> _EXERCISE INPUT_:
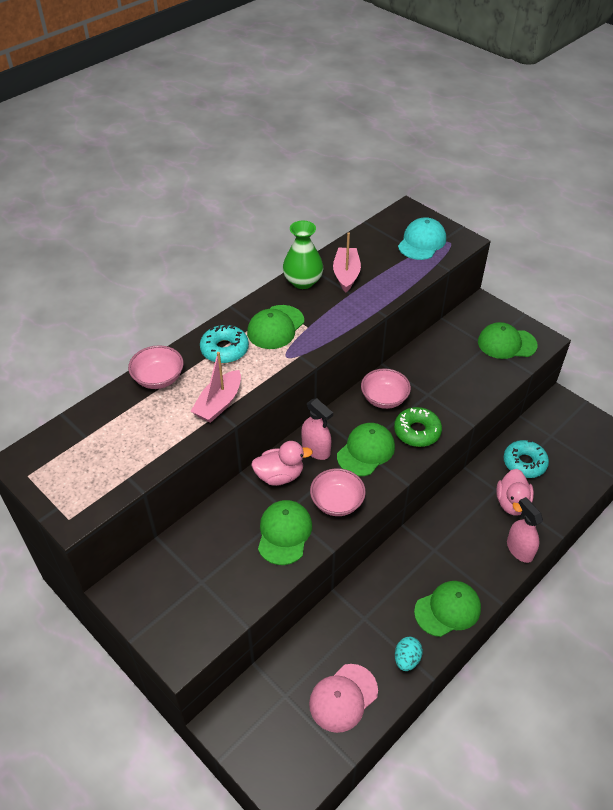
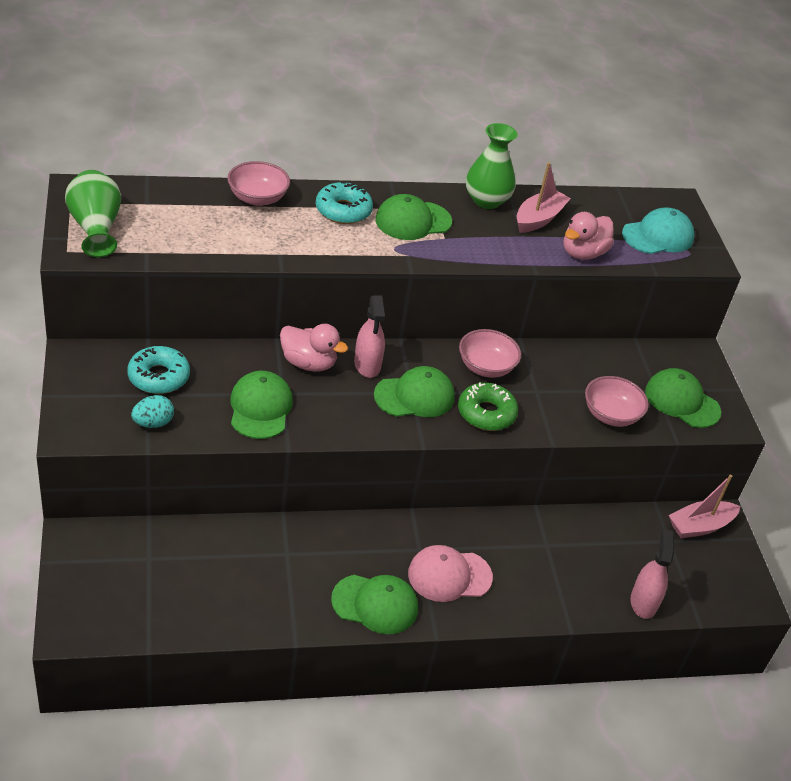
camera: 30 degrees right, 5 degrees down
(70, 484) = (95, 228): none -> green vase
(219, 403) = (287, 247): pink boat -> pink boat (700, 526)
(284, 533) = (260, 408): green cap -> green cap turned 45 degrees counterclockwise
(337, 502) = (337, 417): pink bowl -> pink bowl (610, 415)
(343, 698) = (196, 597): pink cap -> pink cap (449, 575)
(406, 659) = (289, 612): turquoise egg -> turquoise egg (153, 423)
(512, 503) = (550, 567): pink duck -> pink duck (583, 253)
(519, 549) = (510, 609): pink spray bottle -> pink spray bottle (643, 602)
(524, 463) = (607, 544): turquoise donut -> turquoise donut (158, 377)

> _ACTION ITEM_: The answer must be the full listing retyped exactly, with no pictures in it.

> _WRITTEN RESPONSE_:
camera: 30 degrees right, 5 degrees down
(70, 484) = (95, 228): none -> green vase
(219, 403) = (287, 247): pink boat -> pink boat (700, 526)
(284, 533) = (260, 408): green cap -> green cap turned 45 degrees counterclockwise
(337, 502) = (337, 417): pink bowl -> pink bowl (610, 415)
(343, 698) = (196, 597): pink cap -> pink cap (449, 575)
(406, 659) = (289, 612): turquoise egg -> turquoise egg (153, 423)
(512, 503) = (550, 567): pink duck -> pink duck (583, 253)
(519, 549) = (510, 609): pink spray bottle -> pink spray bottle (643, 602)
(524, 463) = (607, 544): turquoise donut -> turquoise donut (158, 377)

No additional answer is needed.